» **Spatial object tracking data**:
※

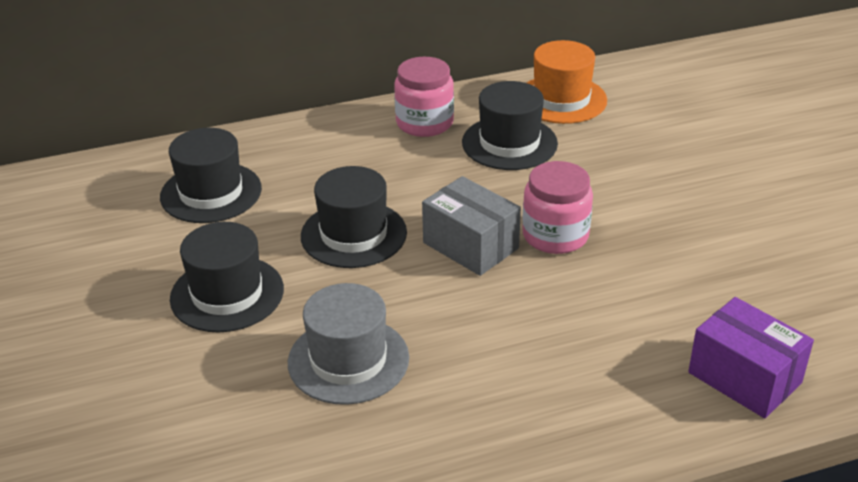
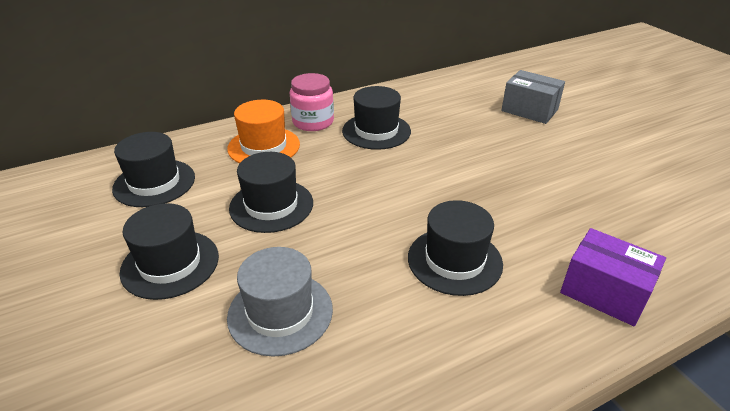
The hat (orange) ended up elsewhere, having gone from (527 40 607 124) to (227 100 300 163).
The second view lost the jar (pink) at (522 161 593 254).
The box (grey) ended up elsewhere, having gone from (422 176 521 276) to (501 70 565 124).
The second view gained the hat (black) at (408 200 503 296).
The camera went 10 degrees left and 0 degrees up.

※

» **WHAT IS REQUIRED**:
Your output should be the lines from the one with "The second view gained" through the end of the records above, copied exactly.

» **RESULT OF THE TASK**:
The second view gained the hat (black) at (408 200 503 296).
The camera went 10 degrees left and 0 degrees up.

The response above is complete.